EXERCISE DETAILS> In the records below, find the line containing "green hexagon: (323, 581)", then print it and every following line exactly, through the last, without pictures.
=-=-=
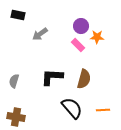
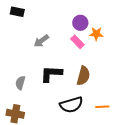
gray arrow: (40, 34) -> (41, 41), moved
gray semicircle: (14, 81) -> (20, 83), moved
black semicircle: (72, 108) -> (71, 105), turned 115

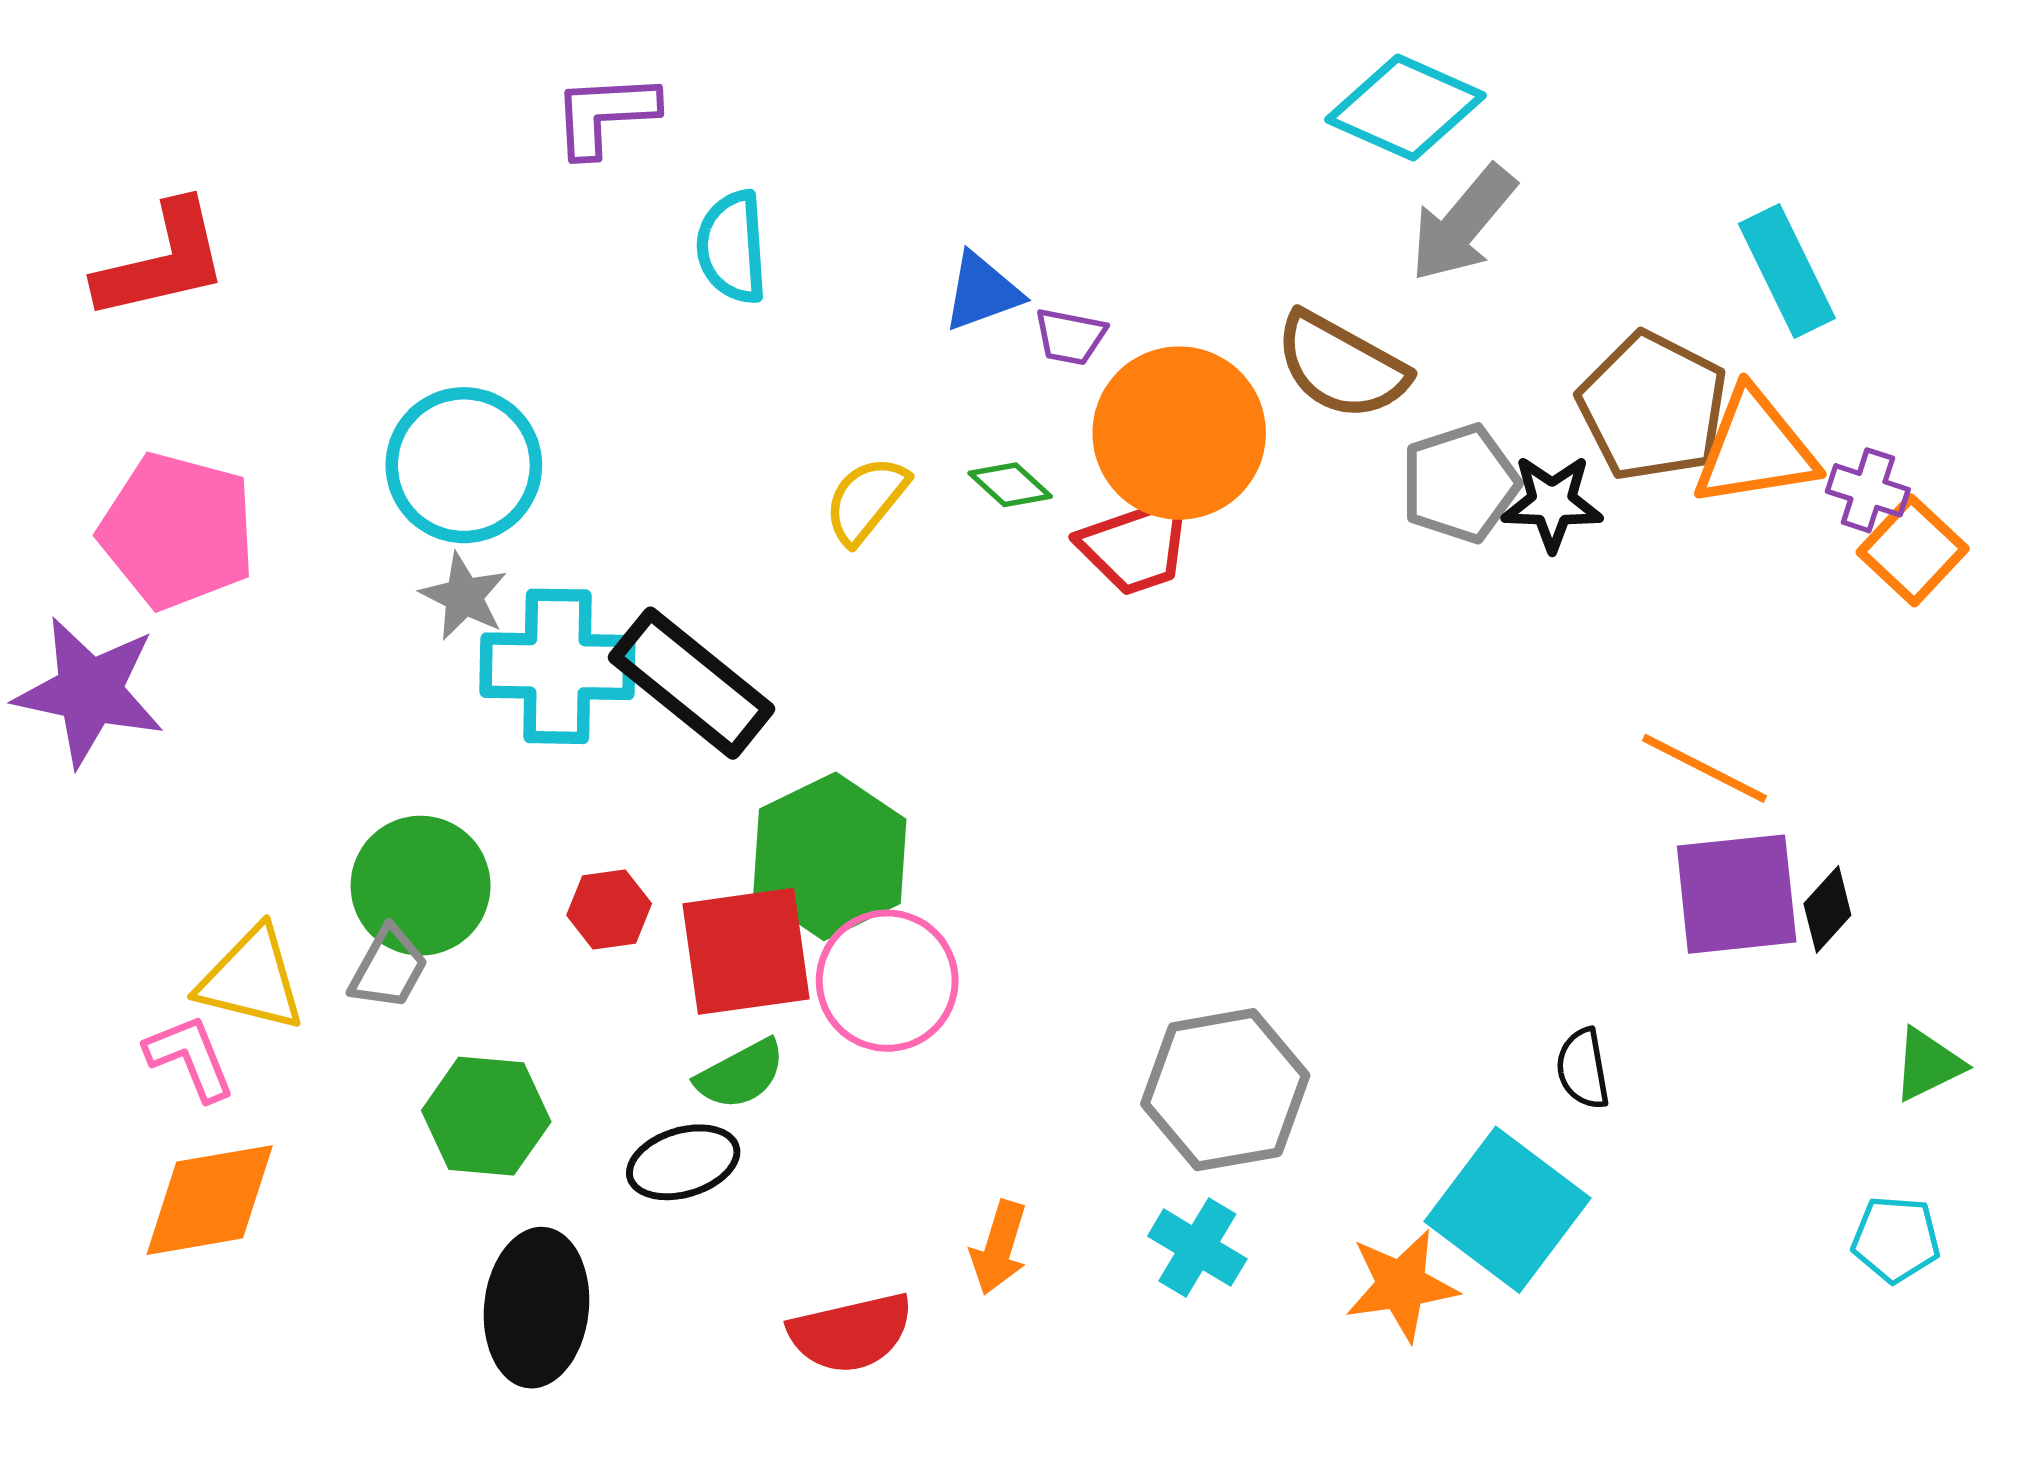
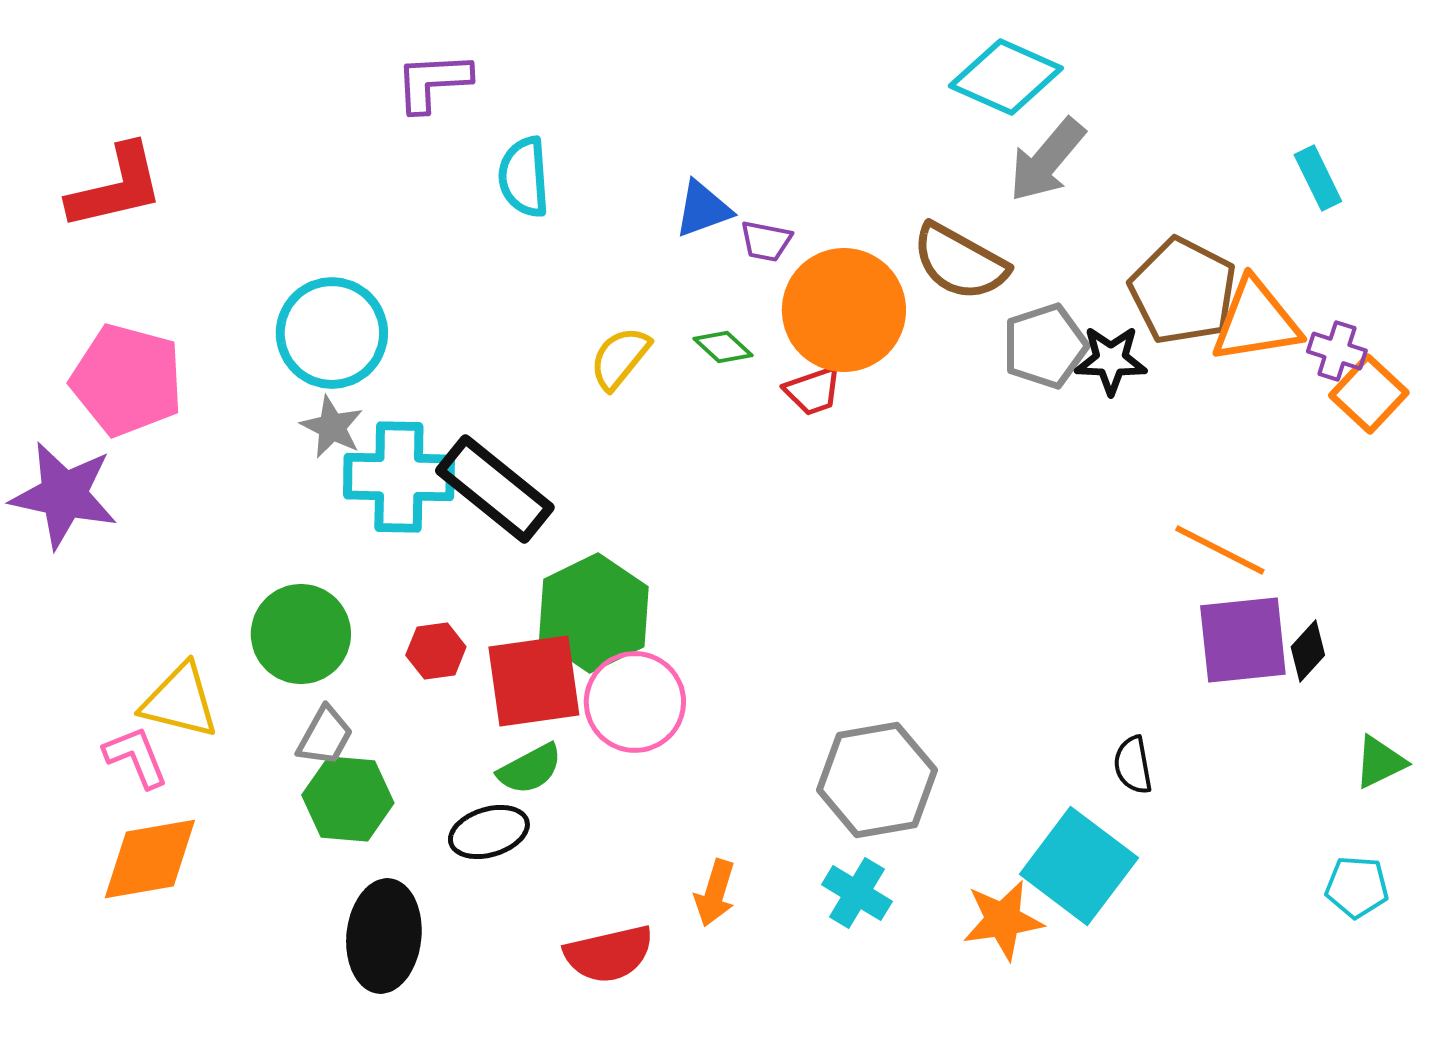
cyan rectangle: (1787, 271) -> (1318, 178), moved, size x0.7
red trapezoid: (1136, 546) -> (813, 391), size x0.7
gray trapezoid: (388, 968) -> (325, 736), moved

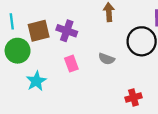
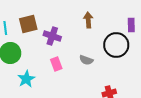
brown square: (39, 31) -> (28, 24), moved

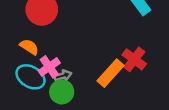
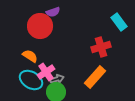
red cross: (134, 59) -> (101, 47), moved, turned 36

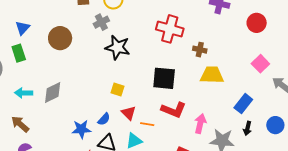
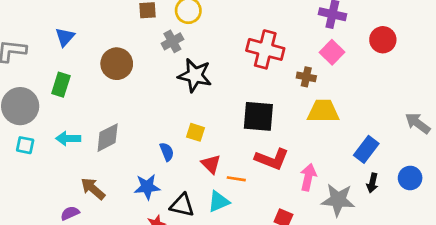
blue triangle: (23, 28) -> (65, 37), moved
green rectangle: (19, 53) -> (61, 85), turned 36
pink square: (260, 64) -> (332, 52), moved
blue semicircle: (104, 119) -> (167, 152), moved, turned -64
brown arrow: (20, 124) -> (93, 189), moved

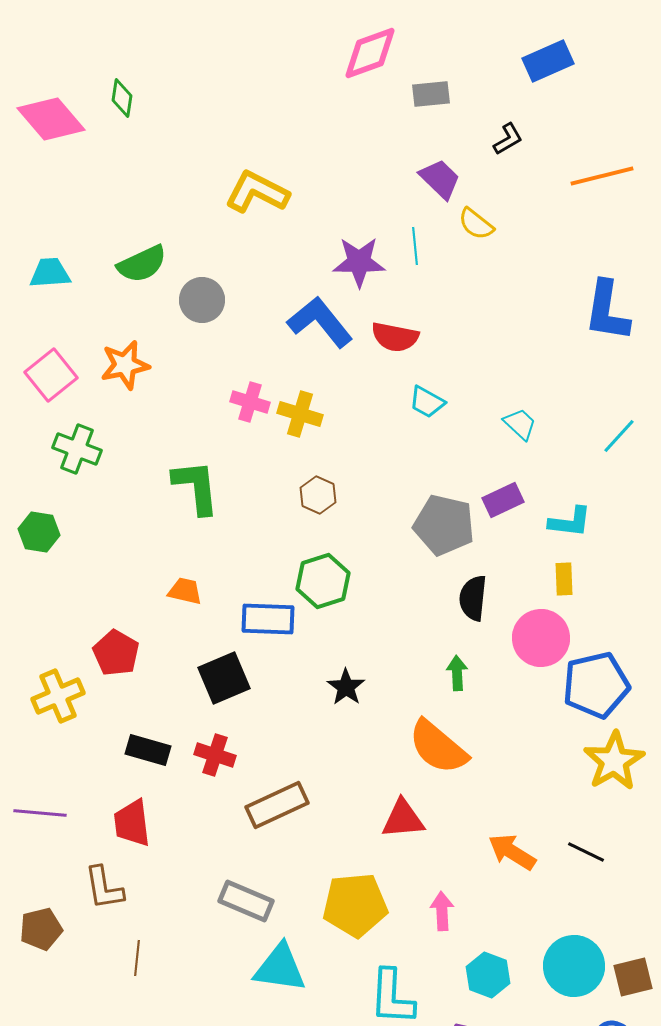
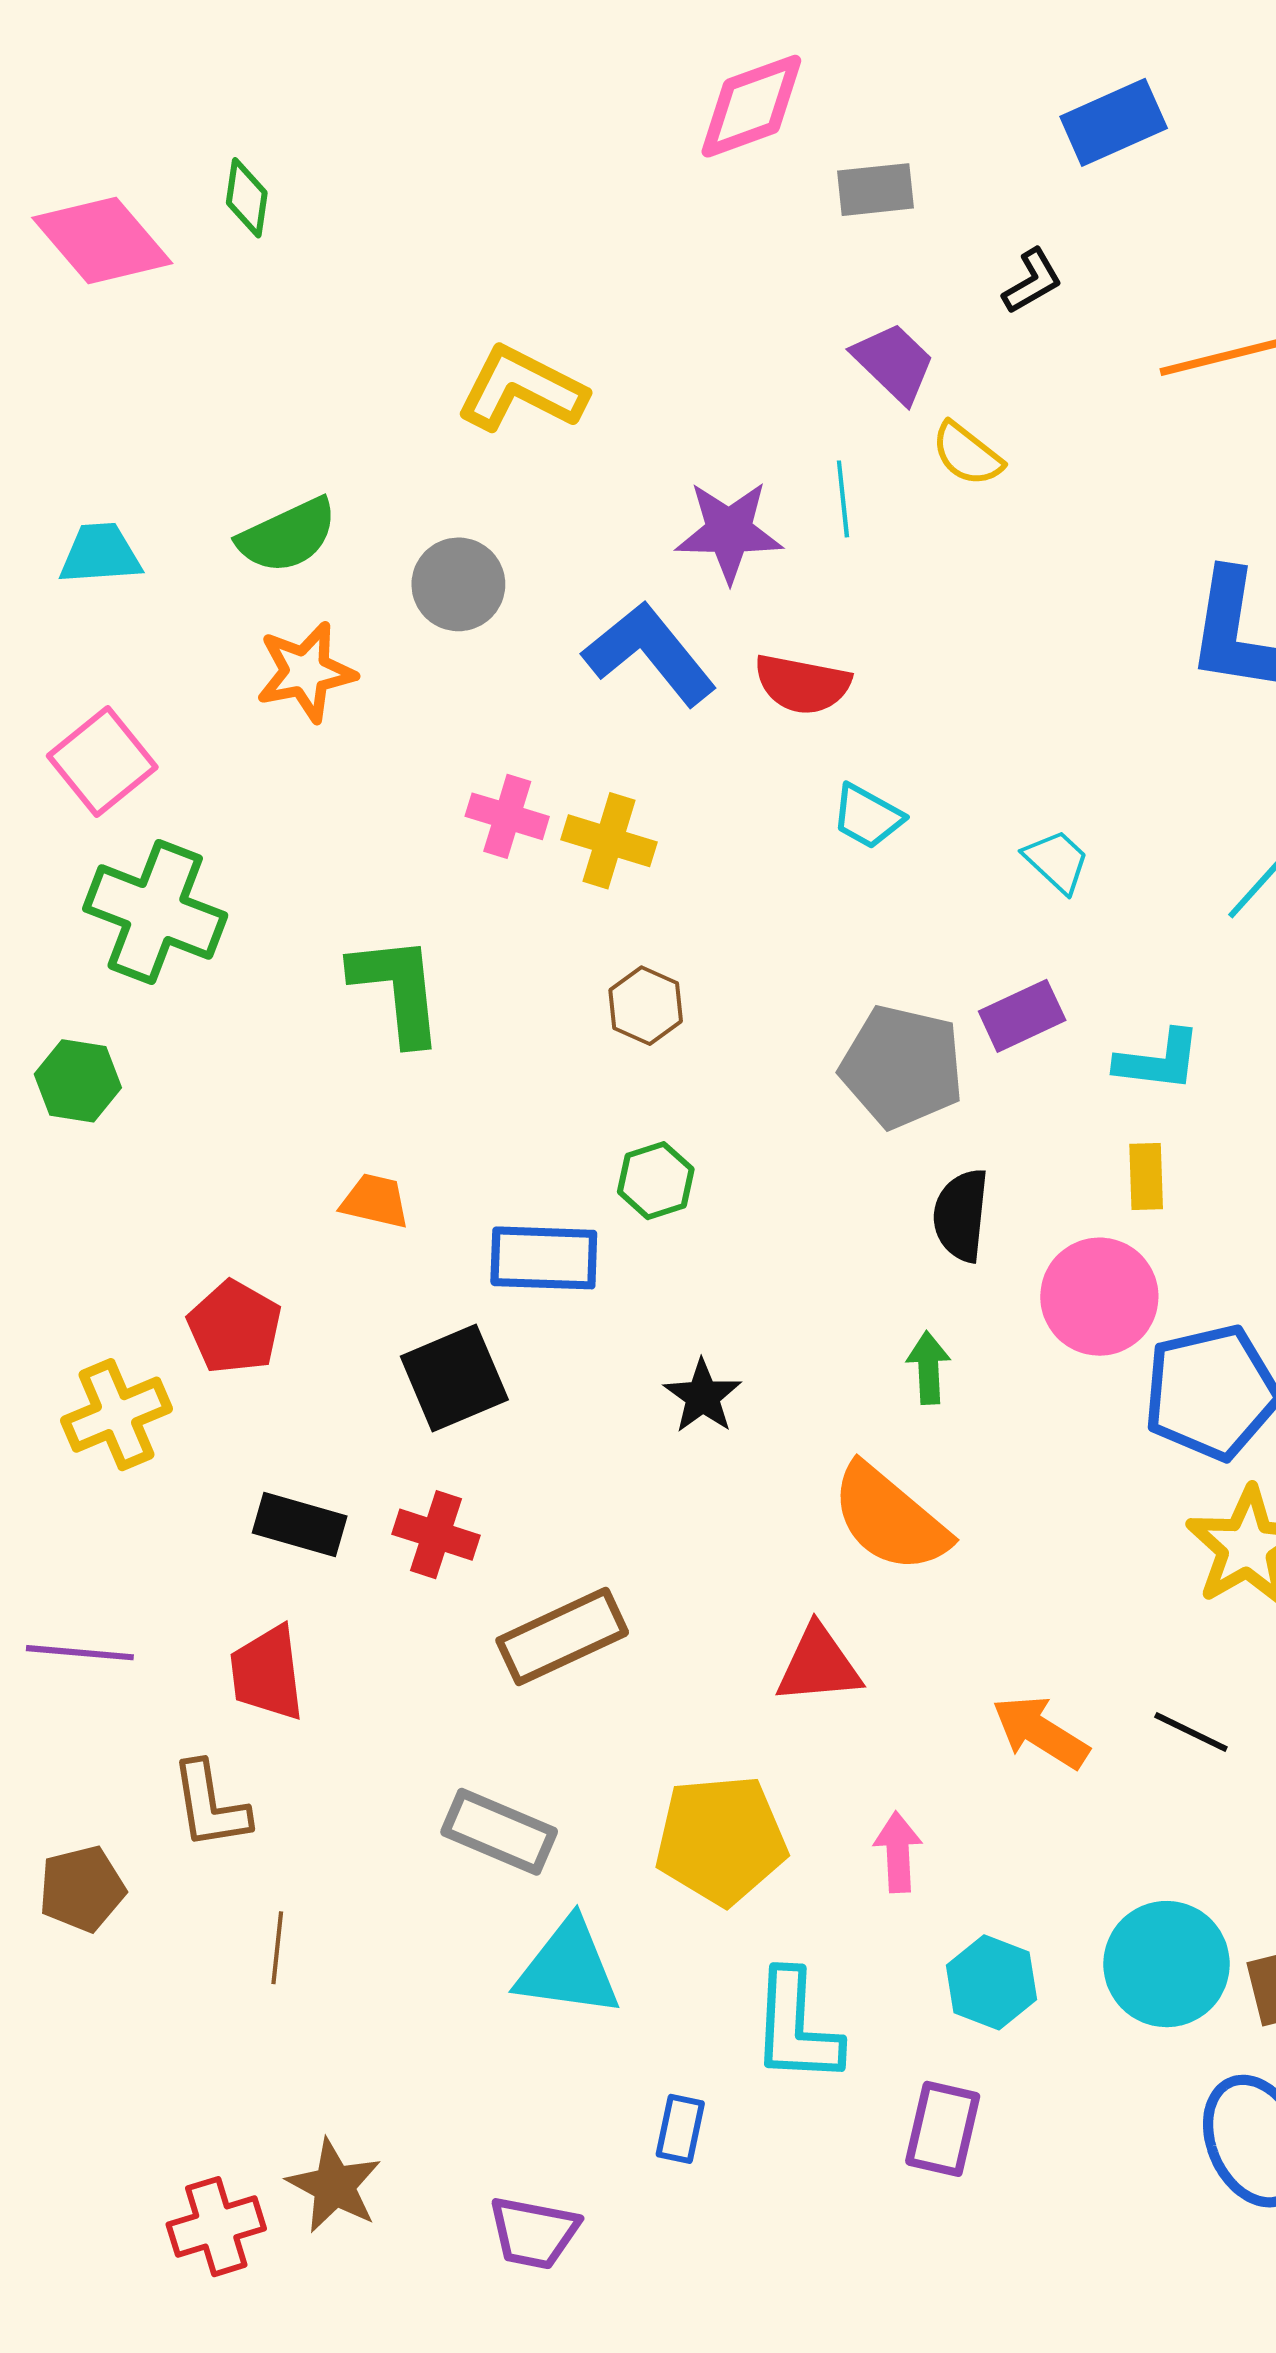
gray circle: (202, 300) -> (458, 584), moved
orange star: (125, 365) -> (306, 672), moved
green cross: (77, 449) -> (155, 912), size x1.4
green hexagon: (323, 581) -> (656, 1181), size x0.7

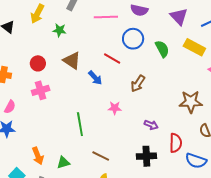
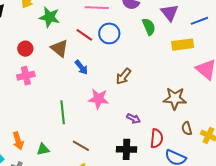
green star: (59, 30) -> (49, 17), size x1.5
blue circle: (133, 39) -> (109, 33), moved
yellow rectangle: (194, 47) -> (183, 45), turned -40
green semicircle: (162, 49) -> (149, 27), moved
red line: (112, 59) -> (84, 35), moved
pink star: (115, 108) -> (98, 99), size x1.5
=-=-=
EXERCISE RESULT>
green hexagon: (323, 581) -> (656, 1181), size x0.7

green star: (59, 30) -> (49, 17), size x1.5
blue circle: (133, 39) -> (109, 33), moved
yellow rectangle: (194, 47) -> (183, 45), turned -40
green semicircle: (162, 49) -> (149, 27), moved
red line: (112, 59) -> (84, 35), moved
pink star: (115, 108) -> (98, 99), size x1.5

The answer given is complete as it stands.